> _What is being asked_: Give every entry again, unchanged, and leave its images out.

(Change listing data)
*** Begin section ***
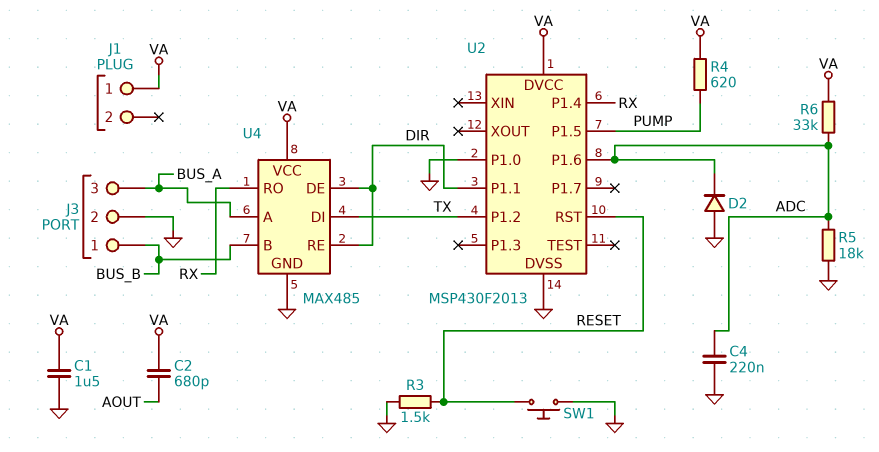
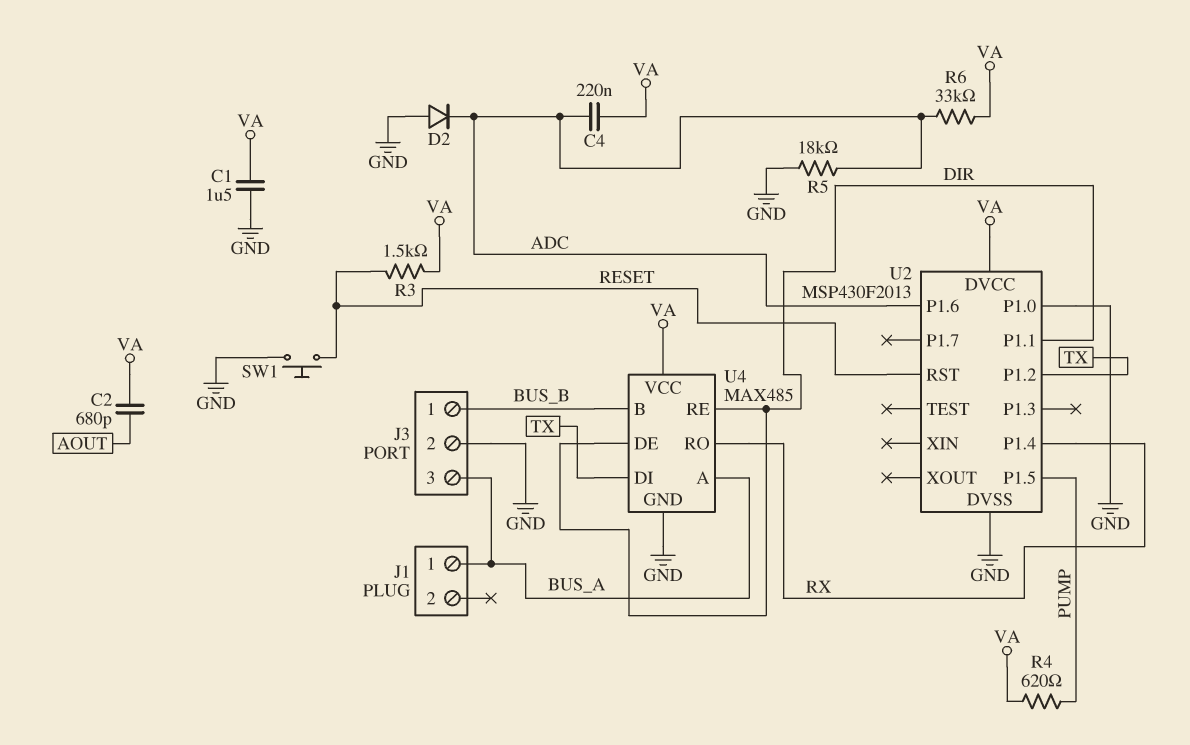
C4: 220nF (ADC, GND) -> 220nF (ADC, VA)
J1 pin 1: VA -> BUS_A
R3: 1.5k (GND, RESET) -> 1.5k (RESET, VA)

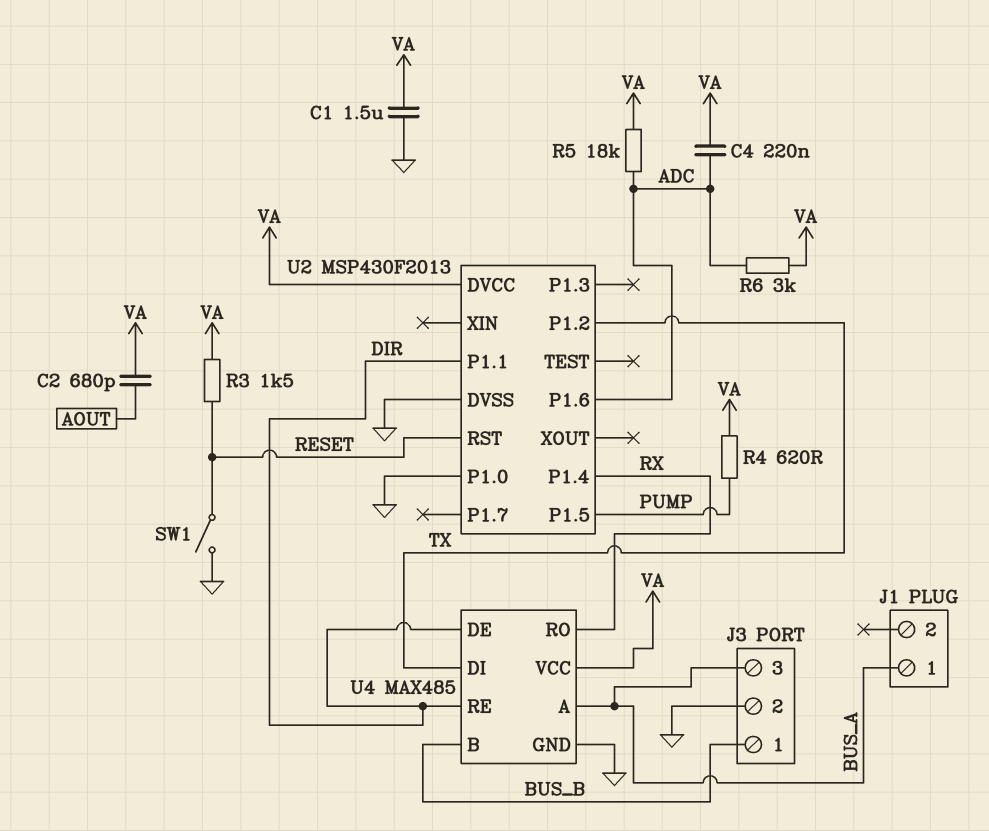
D2: diode (A GND, K ADC) -> none
R5: 18k (ADC, GND) -> 18k (ADC, VA)
R6: 33k (ADC, VA) -> 3k (ADC, VA)
SW1: button (GND, RESET) -> switch (GND, RESET)

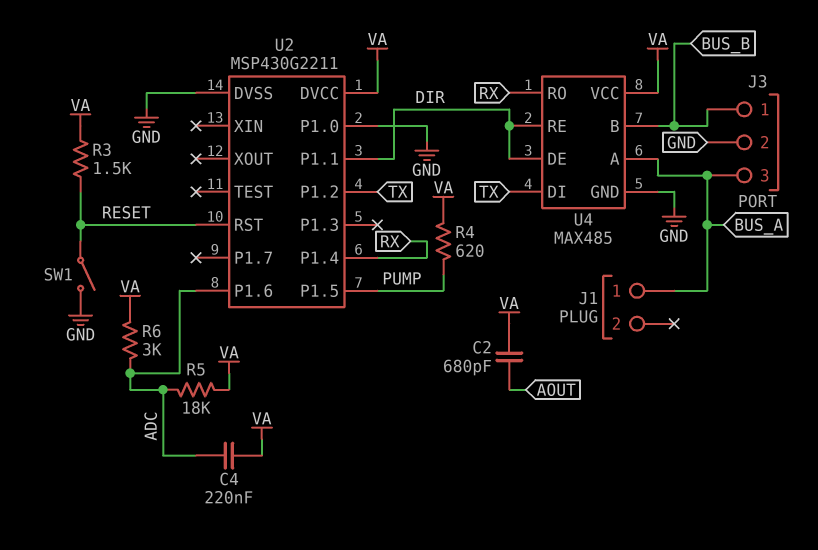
C1: 1.5uF (GND, VA) -> none
U2: MSP430F2013 -> MSP430G2211

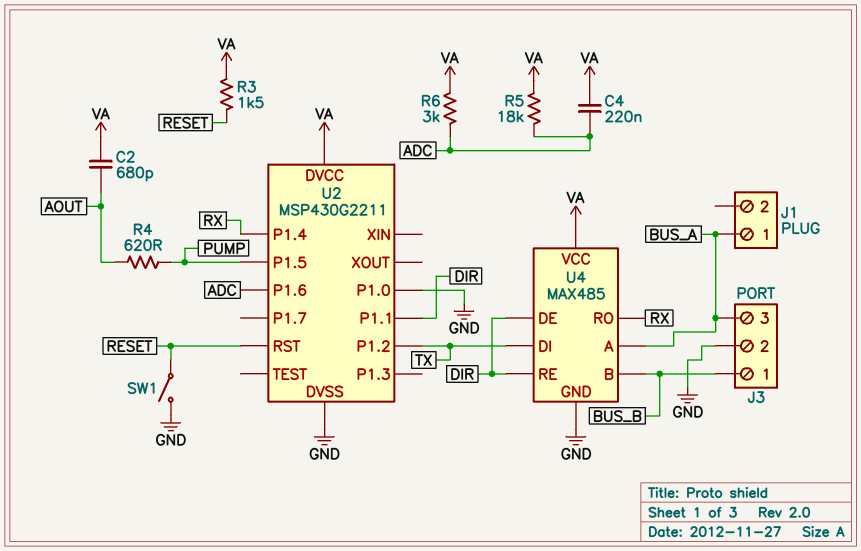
R4: 620 (PUMP, VA) -> 620 (AOUT, PUMP)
*** End section ***
> _Solution_:
C4: 220nF (ADC, GND) -> 220nF (ADC, VA)
J1 pin 1: VA -> BUS_A
R3: 1.5k (GND, RESET) -> 1.5k (RESET, VA)

D2: diode (A GND, K ADC) -> none
R5: 18k (ADC, GND) -> 18k (ADC, VA)
R6: 33k (ADC, VA) -> 3k (ADC, VA)
SW1: button (GND, RESET) -> switch (GND, RESET)

C1: 1.5uF (GND, VA) -> none
U2: MSP430F2013 -> MSP430G2211

R4: 620 (PUMP, VA) -> 620 (AOUT, PUMP)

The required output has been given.